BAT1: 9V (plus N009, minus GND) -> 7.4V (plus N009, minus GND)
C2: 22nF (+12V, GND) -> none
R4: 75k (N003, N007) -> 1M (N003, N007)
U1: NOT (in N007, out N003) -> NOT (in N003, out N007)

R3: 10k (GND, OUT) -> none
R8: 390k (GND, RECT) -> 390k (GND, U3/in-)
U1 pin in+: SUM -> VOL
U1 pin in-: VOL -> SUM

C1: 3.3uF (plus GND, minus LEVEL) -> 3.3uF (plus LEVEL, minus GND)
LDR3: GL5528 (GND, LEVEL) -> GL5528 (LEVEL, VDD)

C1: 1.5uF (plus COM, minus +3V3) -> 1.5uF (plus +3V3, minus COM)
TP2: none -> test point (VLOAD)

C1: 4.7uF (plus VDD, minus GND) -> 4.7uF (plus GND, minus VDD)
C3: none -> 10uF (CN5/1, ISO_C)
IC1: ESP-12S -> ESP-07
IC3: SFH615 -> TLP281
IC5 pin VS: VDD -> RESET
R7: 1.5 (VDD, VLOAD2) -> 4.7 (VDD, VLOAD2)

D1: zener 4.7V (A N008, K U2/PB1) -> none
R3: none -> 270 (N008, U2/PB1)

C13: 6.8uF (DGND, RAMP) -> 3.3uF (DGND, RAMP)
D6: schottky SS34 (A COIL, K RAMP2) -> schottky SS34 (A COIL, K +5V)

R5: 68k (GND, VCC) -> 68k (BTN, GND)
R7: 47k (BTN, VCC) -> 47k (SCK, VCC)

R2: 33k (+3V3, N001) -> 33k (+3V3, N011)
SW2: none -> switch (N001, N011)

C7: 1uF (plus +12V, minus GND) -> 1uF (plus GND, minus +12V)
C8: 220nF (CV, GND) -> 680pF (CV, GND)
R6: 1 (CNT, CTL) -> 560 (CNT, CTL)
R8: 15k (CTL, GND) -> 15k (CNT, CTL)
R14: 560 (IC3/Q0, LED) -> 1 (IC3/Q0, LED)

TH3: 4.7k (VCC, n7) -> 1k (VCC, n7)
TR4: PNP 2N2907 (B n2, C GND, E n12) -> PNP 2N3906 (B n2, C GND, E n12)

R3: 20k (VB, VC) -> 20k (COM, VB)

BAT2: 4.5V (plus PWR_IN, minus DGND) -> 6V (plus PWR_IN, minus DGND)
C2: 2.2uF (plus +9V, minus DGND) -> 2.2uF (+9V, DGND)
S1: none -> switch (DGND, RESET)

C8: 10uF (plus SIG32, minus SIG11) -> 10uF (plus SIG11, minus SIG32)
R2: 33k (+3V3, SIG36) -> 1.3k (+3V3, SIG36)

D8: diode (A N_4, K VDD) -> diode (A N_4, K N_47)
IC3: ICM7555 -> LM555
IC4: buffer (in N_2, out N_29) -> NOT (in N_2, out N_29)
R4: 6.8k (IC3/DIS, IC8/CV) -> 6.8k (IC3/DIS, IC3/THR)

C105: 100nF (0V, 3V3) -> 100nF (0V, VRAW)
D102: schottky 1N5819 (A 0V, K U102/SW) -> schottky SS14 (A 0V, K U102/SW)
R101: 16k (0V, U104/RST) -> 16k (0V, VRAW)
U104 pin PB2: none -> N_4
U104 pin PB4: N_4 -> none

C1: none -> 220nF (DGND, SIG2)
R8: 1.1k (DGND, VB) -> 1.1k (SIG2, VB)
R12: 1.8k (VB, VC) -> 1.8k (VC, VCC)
• • • •
- [Task details]: Reproduce the entries above exactly, but only the lines between the line holding "R2: 33k (+3V3, N001) -> 33k (+3V3, N011)" and the line holding "D102: schottky 1N5819", inclusive.

- [Task answer]:
R2: 33k (+3V3, N001) -> 33k (+3V3, N011)
SW2: none -> switch (N001, N011)

C7: 1uF (plus +12V, minus GND) -> 1uF (plus GND, minus +12V)
C8: 220nF (CV, GND) -> 680pF (CV, GND)
R6: 1 (CNT, CTL) -> 560 (CNT, CTL)
R8: 15k (CTL, GND) -> 15k (CNT, CTL)
R14: 560 (IC3/Q0, LED) -> 1 (IC3/Q0, LED)

TH3: 4.7k (VCC, n7) -> 1k (VCC, n7)
TR4: PNP 2N2907 (B n2, C GND, E n12) -> PNP 2N3906 (B n2, C GND, E n12)

R3: 20k (VB, VC) -> 20k (COM, VB)

BAT2: 4.5V (plus PWR_IN, minus DGND) -> 6V (plus PWR_IN, minus DGND)
C2: 2.2uF (plus +9V, minus DGND) -> 2.2uF (+9V, DGND)
S1: none -> switch (DGND, RESET)

C8: 10uF (plus SIG32, minus SIG11) -> 10uF (plus SIG11, minus SIG32)
R2: 33k (+3V3, SIG36) -> 1.3k (+3V3, SIG36)

D8: diode (A N_4, K VDD) -> diode (A N_4, K N_47)
IC3: ICM7555 -> LM555
IC4: buffer (in N_2, out N_29) -> NOT (in N_2, out N_29)
R4: 6.8k (IC3/DIS, IC8/CV) -> 6.8k (IC3/DIS, IC3/THR)

C105: 100nF (0V, 3V3) -> 100nF (0V, VRAW)
D102: schottky 1N5819 (A 0V, K U102/SW) -> schottky SS14 (A 0V, K U102/SW)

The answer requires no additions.